REQUIRED WORK — Type out the lines below exactly, from the first through the line holding "purple_teapot (284,104,329,158) -> none", and include no pictures.

EXCERPTED RECORDS —
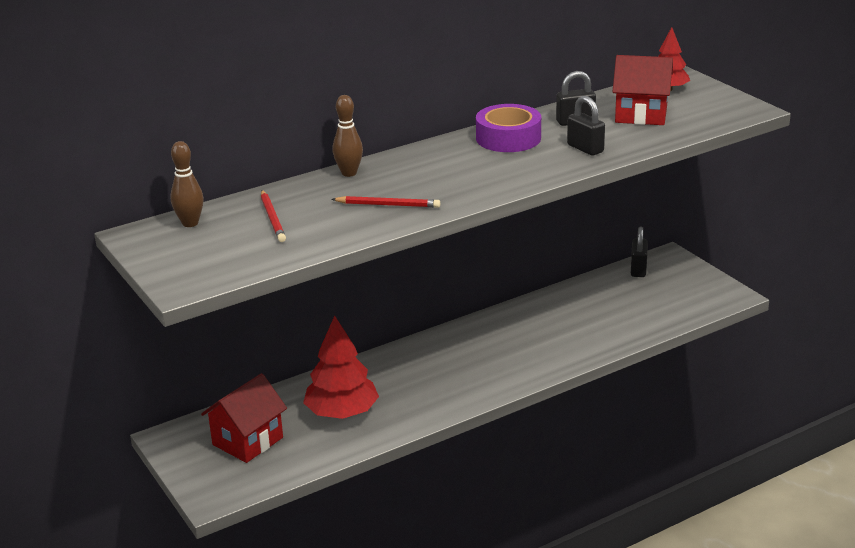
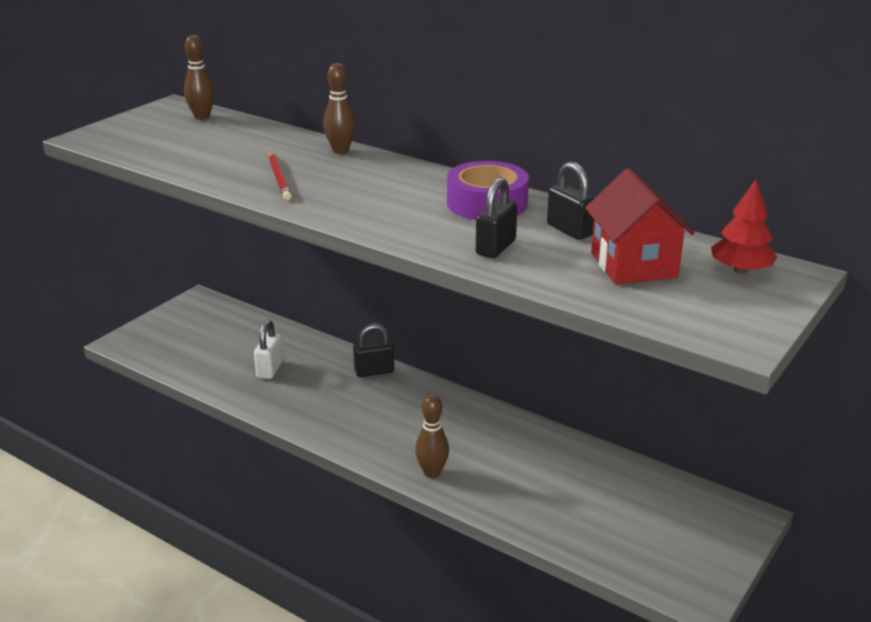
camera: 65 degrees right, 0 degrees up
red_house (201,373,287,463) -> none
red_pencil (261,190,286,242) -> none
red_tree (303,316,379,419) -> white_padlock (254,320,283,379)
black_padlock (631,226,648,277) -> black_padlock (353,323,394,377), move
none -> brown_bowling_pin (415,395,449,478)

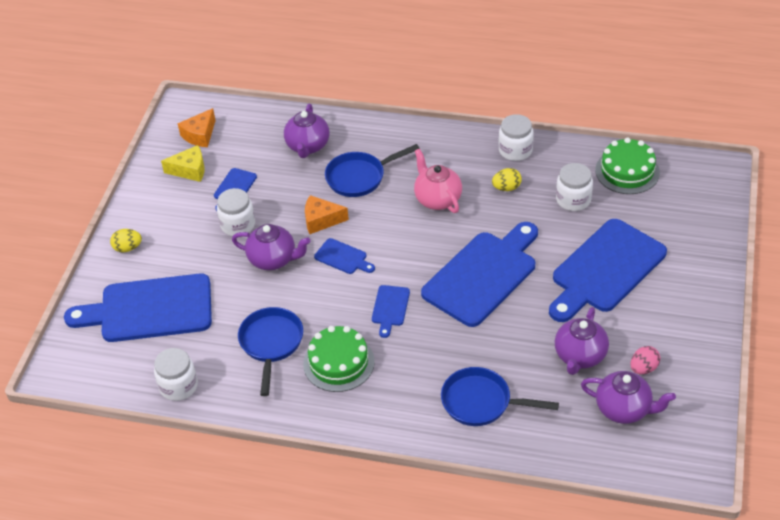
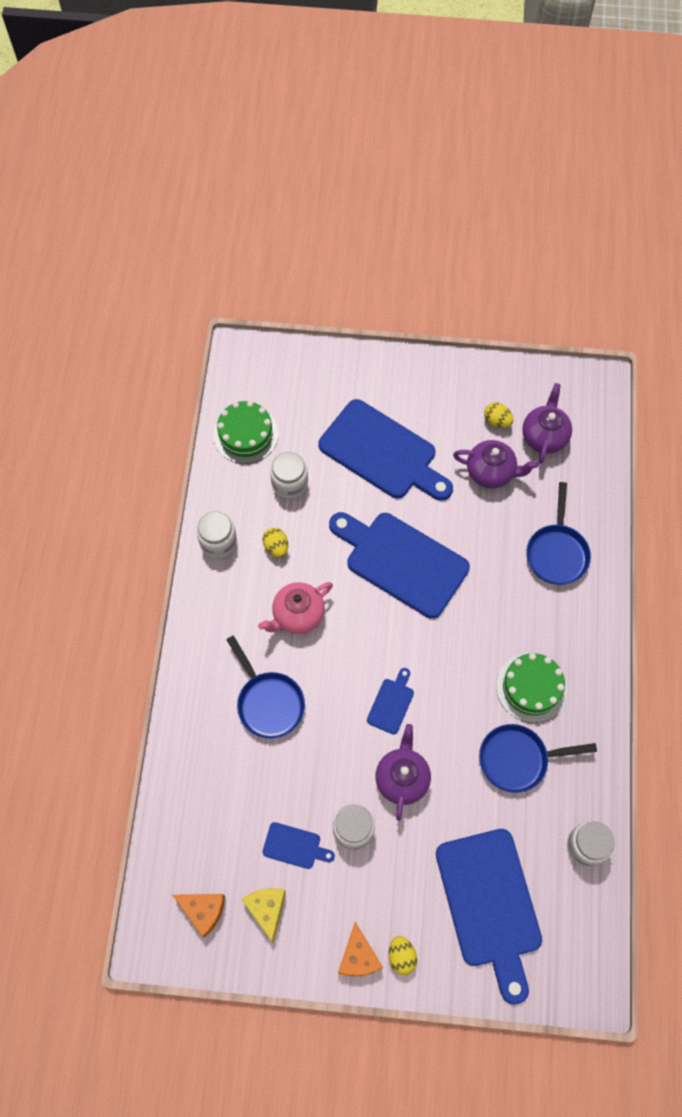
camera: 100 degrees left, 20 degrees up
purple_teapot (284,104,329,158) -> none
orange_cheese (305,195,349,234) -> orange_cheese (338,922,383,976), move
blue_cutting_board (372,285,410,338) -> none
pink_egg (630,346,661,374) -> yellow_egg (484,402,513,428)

EXERCISE RESPONSE —
camera: 65 degrees right, 0 degrees up
red_house (201,373,287,463) -> none
red_pencil (261,190,286,242) -> none
red_tree (303,316,379,419) -> white_padlock (254,320,283,379)
black_padlock (631,226,648,277) -> black_padlock (353,323,394,377), move
none -> brown_bowling_pin (415,395,449,478)

camera: 100 degrees left, 20 degrees up
purple_teapot (284,104,329,158) -> none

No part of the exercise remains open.